> **WHAT THE EXERCISE ASKS**
Write out the entries below exactly, from the first line to the one with "black triangle: (170, 123)", both ends included.

Records drawn from a dataset
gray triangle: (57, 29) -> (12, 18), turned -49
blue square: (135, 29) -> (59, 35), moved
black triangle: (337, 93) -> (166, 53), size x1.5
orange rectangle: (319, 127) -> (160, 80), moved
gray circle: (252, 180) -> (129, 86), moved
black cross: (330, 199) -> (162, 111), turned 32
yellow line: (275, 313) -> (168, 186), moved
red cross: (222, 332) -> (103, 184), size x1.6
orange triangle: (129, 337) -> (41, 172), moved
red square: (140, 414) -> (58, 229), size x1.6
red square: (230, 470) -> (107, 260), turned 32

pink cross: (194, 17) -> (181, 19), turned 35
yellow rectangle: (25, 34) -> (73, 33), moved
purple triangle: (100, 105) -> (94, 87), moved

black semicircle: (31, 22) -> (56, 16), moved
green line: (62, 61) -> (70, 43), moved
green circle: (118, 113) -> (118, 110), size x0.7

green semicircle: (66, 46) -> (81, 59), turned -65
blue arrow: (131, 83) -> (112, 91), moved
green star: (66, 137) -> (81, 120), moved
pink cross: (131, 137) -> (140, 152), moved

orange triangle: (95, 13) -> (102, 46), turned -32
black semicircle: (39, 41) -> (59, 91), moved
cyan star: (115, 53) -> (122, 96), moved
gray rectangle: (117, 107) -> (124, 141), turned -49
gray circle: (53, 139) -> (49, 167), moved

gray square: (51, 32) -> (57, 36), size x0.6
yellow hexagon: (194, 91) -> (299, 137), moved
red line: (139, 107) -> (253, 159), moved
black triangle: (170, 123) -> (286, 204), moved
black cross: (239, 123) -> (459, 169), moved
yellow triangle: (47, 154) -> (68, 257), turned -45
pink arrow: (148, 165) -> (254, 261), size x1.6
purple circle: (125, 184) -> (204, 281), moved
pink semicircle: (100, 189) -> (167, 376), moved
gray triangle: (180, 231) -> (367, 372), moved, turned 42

> **RESULT FOR THIS TASK**
gray triangle: (57, 29) -> (12, 18), turned -49
blue square: (135, 29) -> (59, 35), moved
black triangle: (337, 93) -> (166, 53), size x1.5
orange rectangle: (319, 127) -> (160, 80), moved
gray circle: (252, 180) -> (129, 86), moved
black cross: (330, 199) -> (162, 111), turned 32
yellow line: (275, 313) -> (168, 186), moved
red cross: (222, 332) -> (103, 184), size x1.6
orange triangle: (129, 337) -> (41, 172), moved
red square: (140, 414) -> (58, 229), size x1.6
red square: (230, 470) -> (107, 260), turned 32

pink cross: (194, 17) -> (181, 19), turned 35
yellow rectangle: (25, 34) -> (73, 33), moved
purple triangle: (100, 105) -> (94, 87), moved

black semicircle: (31, 22) -> (56, 16), moved
green line: (62, 61) -> (70, 43), moved
green circle: (118, 113) -> (118, 110), size x0.7

green semicircle: (66, 46) -> (81, 59), turned -65
blue arrow: (131, 83) -> (112, 91), moved
green star: (66, 137) -> (81, 120), moved
pink cross: (131, 137) -> (140, 152), moved

orange triangle: (95, 13) -> (102, 46), turned -32
black semicircle: (39, 41) -> (59, 91), moved
cyan star: (115, 53) -> (122, 96), moved
gray rectangle: (117, 107) -> (124, 141), turned -49
gray circle: (53, 139) -> (49, 167), moved

gray square: (51, 32) -> (57, 36), size x0.6
yellow hexagon: (194, 91) -> (299, 137), moved
red line: (139, 107) -> (253, 159), moved
black triangle: (170, 123) -> (286, 204), moved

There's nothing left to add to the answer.